**Instructions for the task:** With the pictures left out, print exactly the lines below that run from the one containing "black toothbrush [142,314,158,375]" through the one containing "green ring [297,165,336,197]".

__________________________________________________

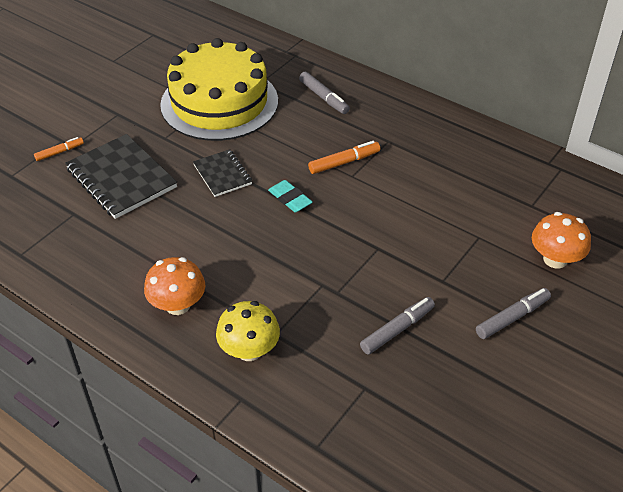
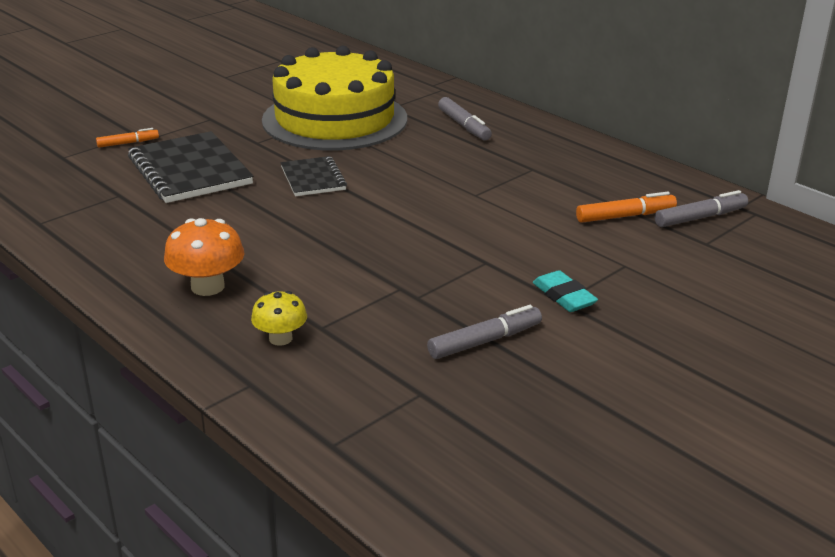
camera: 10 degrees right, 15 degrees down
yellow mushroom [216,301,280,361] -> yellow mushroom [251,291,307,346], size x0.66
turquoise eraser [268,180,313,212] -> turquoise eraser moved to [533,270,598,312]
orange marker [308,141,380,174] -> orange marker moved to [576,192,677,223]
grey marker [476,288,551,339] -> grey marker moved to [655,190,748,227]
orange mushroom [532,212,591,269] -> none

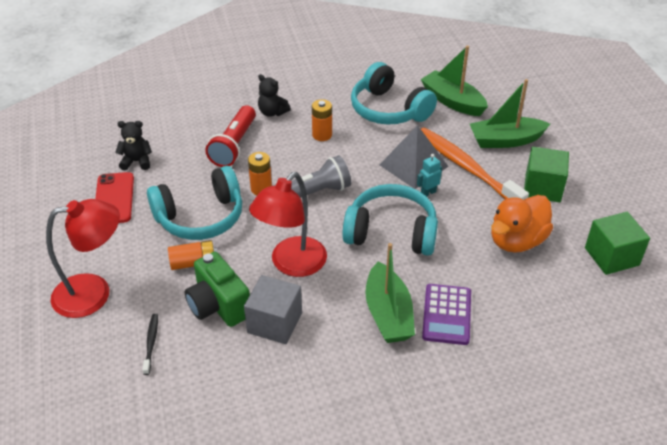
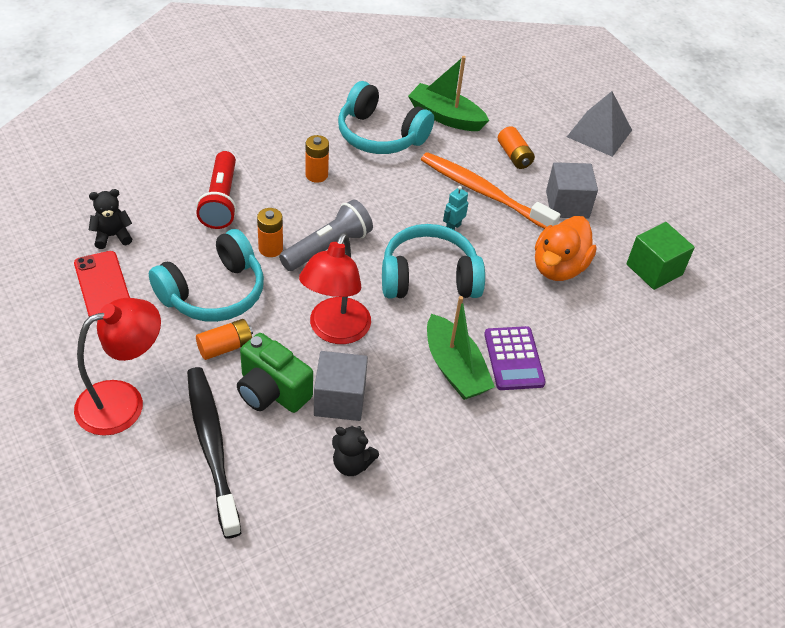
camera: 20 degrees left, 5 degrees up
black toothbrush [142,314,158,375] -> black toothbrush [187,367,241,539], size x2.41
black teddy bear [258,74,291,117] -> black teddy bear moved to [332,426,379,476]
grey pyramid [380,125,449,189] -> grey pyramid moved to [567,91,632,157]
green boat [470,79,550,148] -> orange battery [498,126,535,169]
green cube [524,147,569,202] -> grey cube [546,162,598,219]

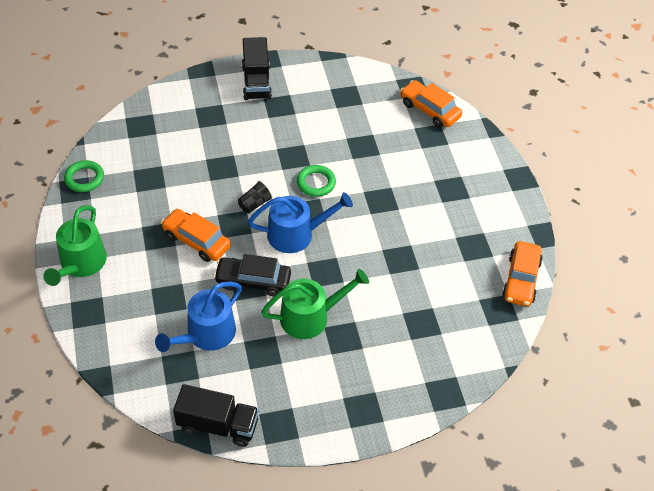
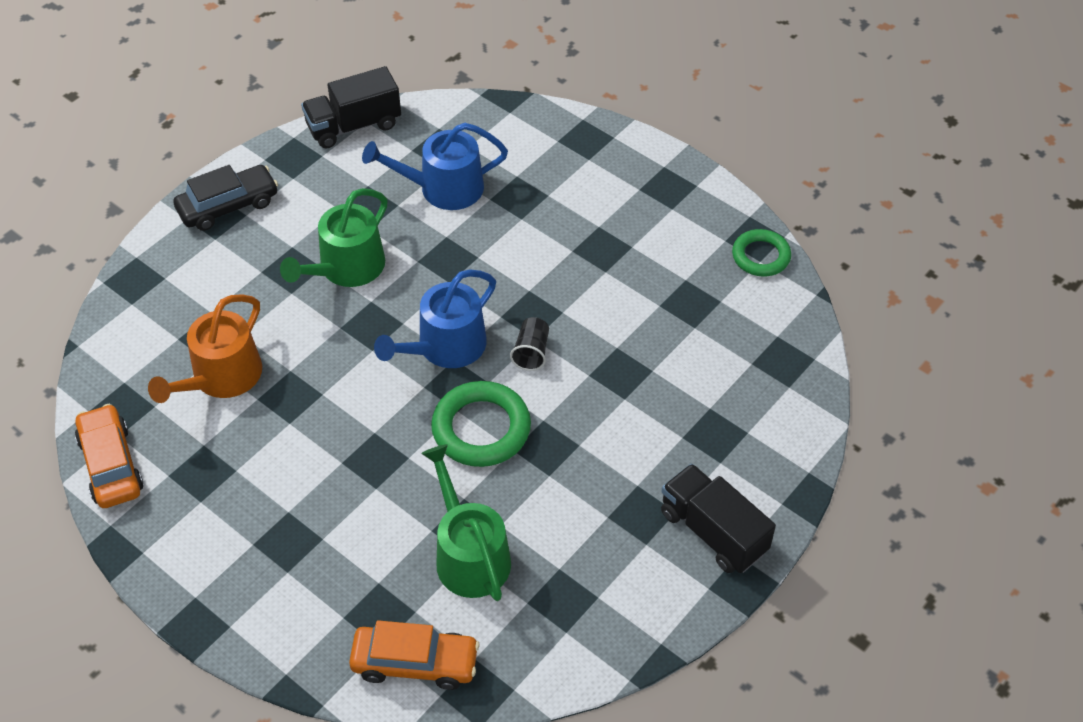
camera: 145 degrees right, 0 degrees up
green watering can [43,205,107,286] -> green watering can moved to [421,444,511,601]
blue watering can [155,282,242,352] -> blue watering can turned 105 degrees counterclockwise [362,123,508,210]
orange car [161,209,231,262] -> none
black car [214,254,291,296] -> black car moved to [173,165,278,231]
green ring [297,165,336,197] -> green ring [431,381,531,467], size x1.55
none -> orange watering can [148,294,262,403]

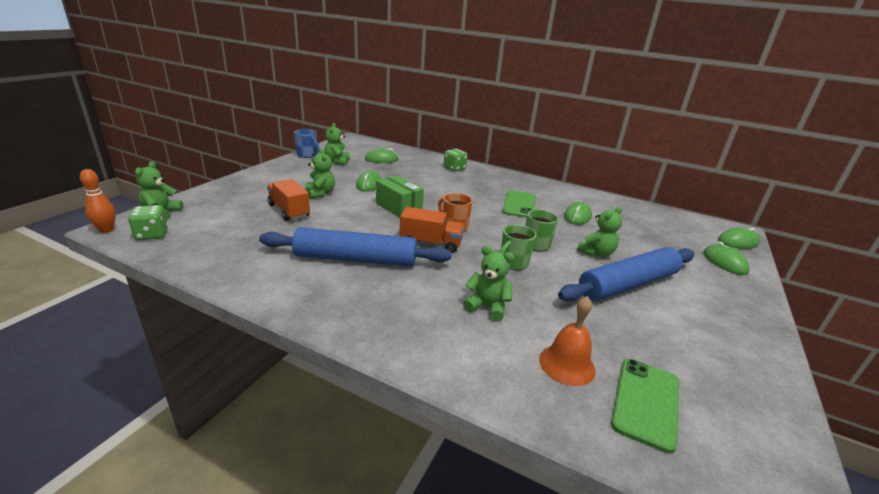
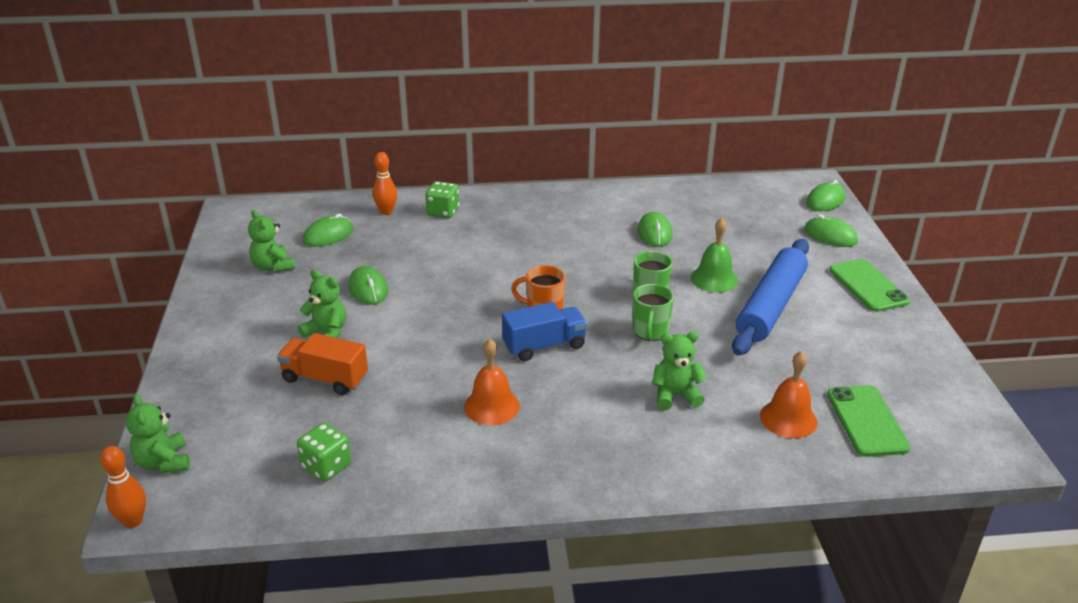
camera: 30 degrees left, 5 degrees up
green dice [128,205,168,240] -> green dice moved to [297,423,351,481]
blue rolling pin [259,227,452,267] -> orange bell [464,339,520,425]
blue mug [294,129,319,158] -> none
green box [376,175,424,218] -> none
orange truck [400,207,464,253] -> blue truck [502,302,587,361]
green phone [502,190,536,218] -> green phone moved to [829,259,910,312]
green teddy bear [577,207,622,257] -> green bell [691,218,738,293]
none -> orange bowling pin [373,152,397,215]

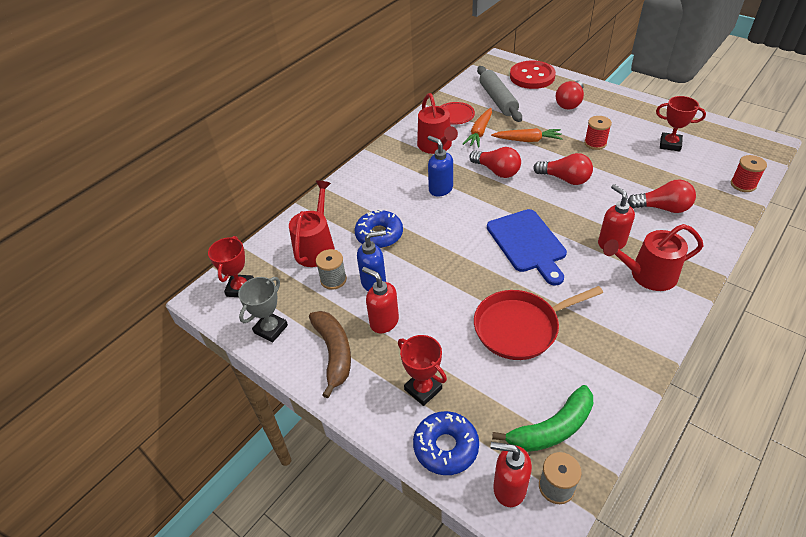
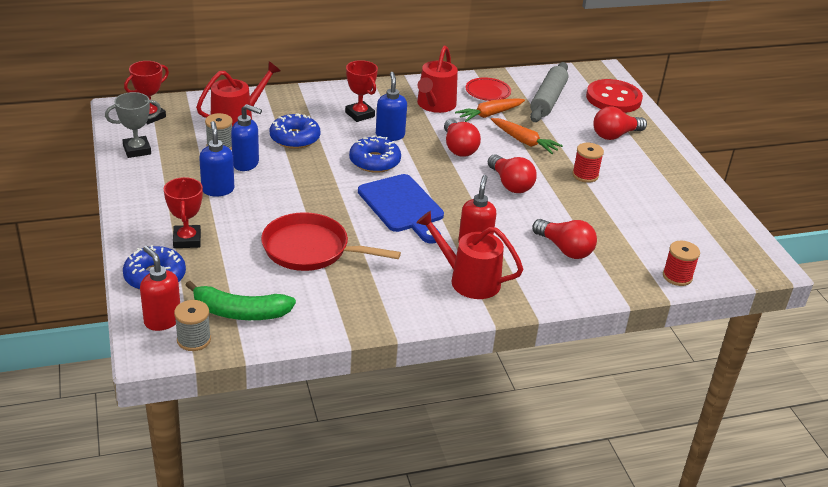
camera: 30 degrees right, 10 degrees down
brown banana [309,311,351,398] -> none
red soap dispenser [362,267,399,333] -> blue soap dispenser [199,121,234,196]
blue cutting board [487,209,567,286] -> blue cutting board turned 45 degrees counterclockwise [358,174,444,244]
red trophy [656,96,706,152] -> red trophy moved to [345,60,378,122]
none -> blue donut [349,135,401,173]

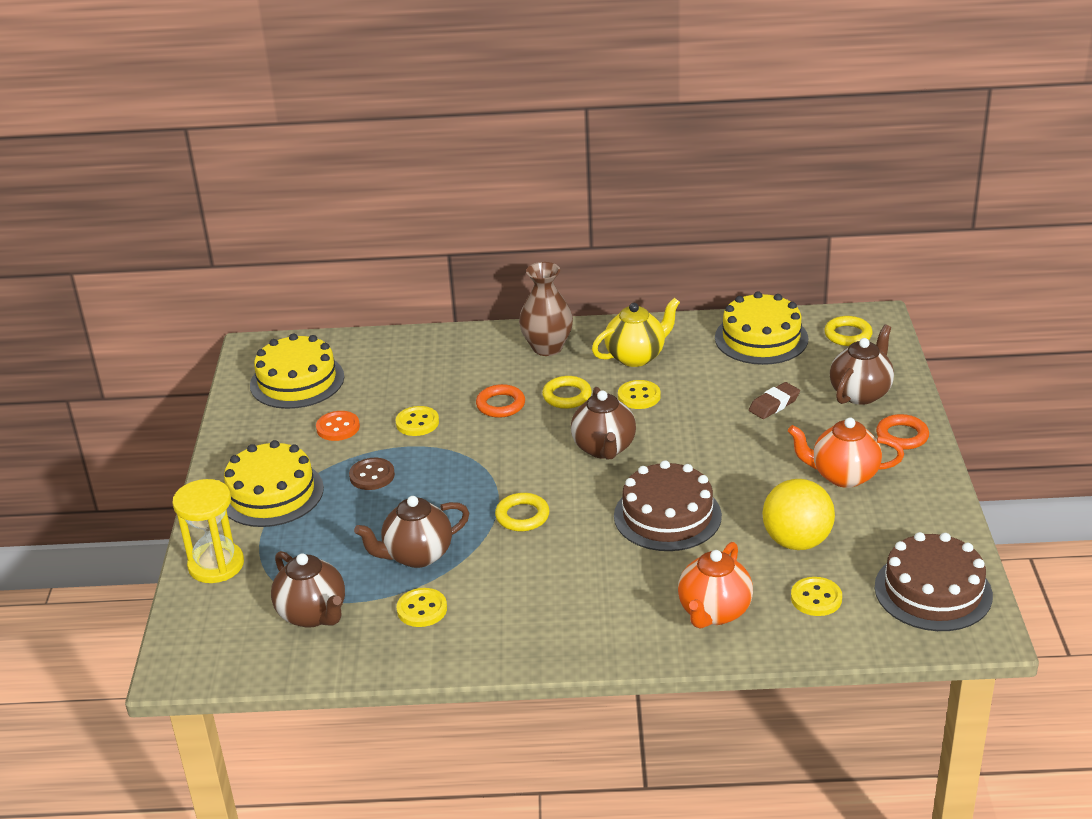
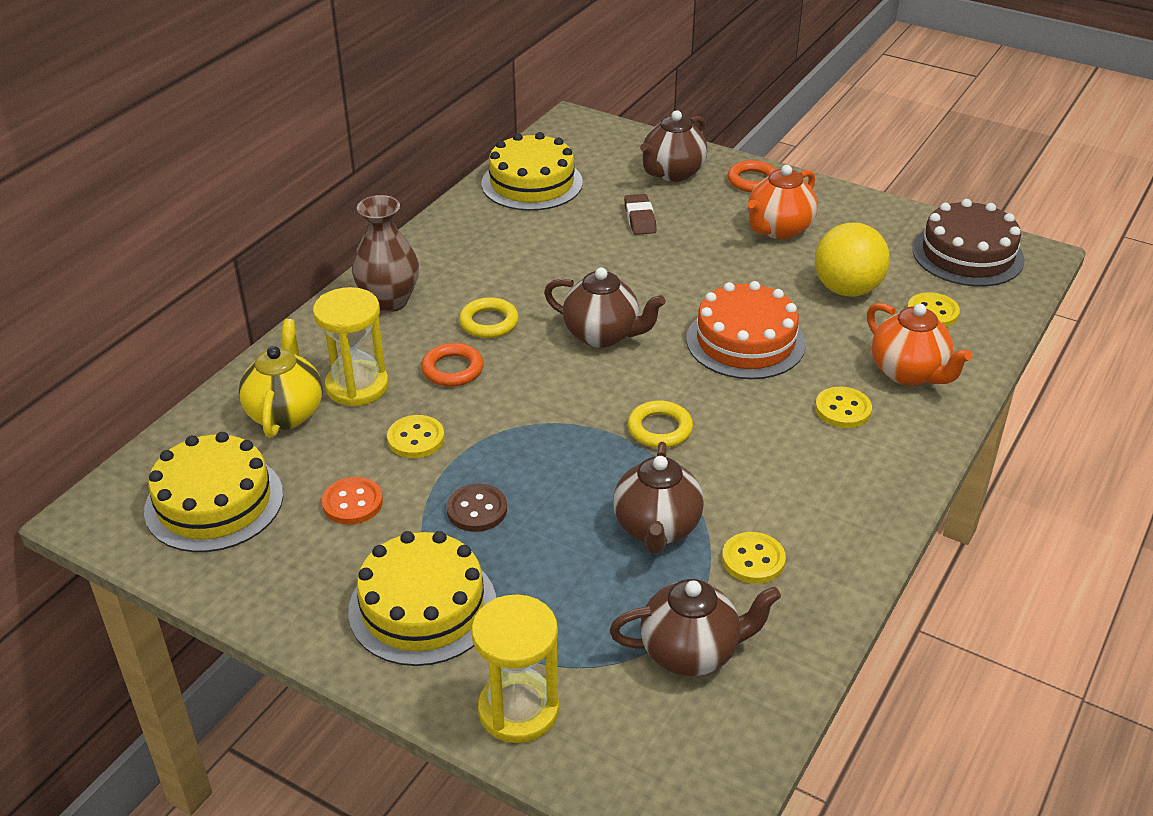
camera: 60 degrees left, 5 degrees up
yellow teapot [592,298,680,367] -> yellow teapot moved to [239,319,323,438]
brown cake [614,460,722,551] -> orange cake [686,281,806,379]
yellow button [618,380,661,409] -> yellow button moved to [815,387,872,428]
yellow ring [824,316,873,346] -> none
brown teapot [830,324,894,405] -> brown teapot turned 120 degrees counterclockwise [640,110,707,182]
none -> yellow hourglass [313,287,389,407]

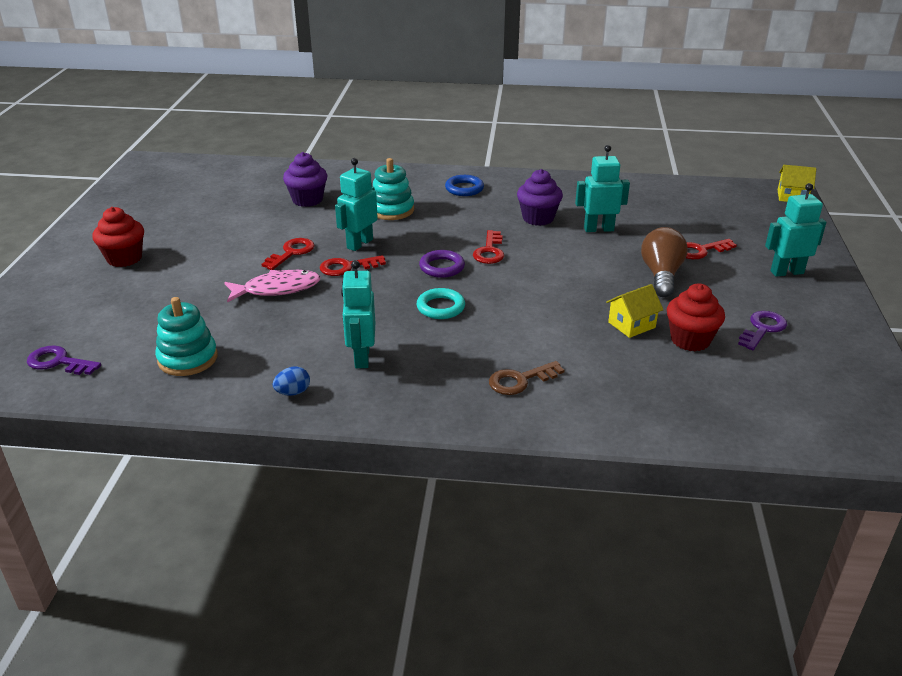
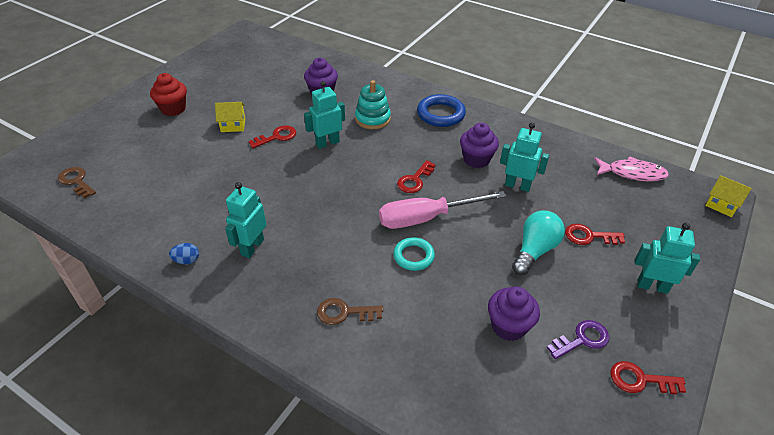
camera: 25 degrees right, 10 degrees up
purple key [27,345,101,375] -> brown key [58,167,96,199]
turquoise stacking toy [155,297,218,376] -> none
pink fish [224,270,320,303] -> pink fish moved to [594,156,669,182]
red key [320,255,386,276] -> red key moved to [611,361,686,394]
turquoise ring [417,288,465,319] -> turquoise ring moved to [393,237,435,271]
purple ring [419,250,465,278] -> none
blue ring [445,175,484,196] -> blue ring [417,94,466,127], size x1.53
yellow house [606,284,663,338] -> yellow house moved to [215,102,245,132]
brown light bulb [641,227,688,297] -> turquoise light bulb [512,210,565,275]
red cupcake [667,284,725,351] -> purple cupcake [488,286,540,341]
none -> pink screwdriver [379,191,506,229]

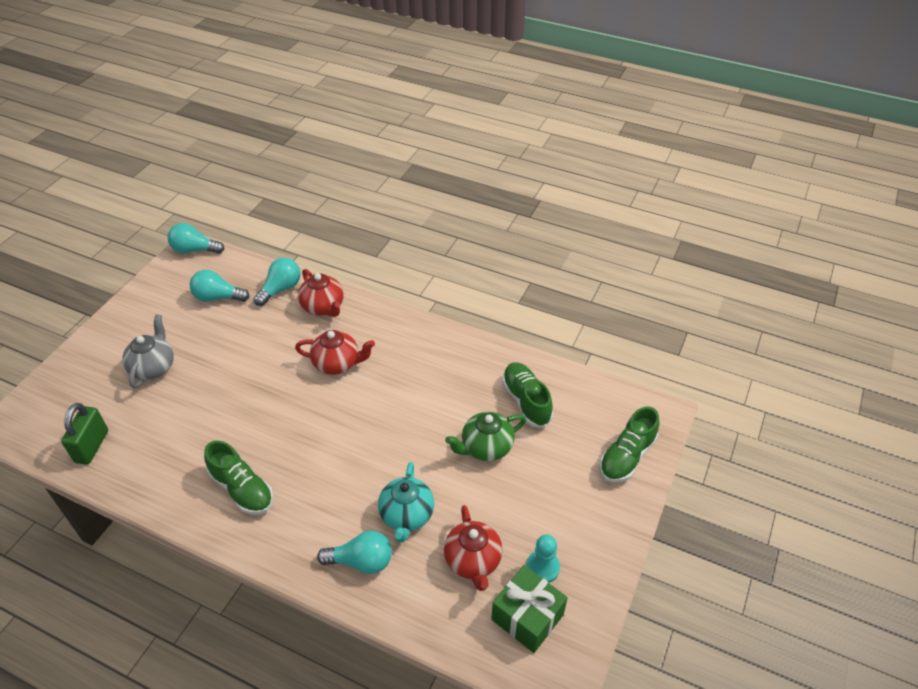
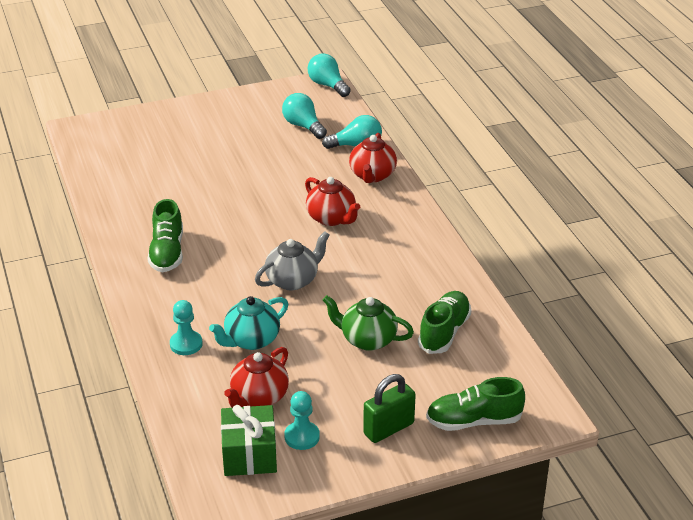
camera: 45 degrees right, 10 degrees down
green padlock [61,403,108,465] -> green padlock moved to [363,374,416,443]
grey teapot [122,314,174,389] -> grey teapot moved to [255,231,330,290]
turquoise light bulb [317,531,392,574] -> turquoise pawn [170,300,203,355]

__________________________________________________

**Result of the task:**
black toothbrush [142,314,158,375] -> black toothbrush [187,367,241,539], size x2.41
black teddy bear [258,74,291,117] -> black teddy bear moved to [332,426,379,476]
grey pyramid [380,125,449,189] -> grey pyramid moved to [567,91,632,157]
green boat [470,79,550,148] -> orange battery [498,126,535,169]
green cube [524,147,569,202] -> grey cube [546,162,598,219]

camera: 145 degrees right, 0 degrees up
green watering can [43,205,107,286] -> green watering can moved to [421,444,511,601]
blue watering can [155,282,242,352] -> blue watering can turned 105 degrees counterclockwise [362,123,508,210]
orange car [161,209,231,262] -> none
black car [214,254,291,296] -> black car moved to [173,165,278,231]
green ring [297,165,336,197] -> green ring [431,381,531,467], size x1.55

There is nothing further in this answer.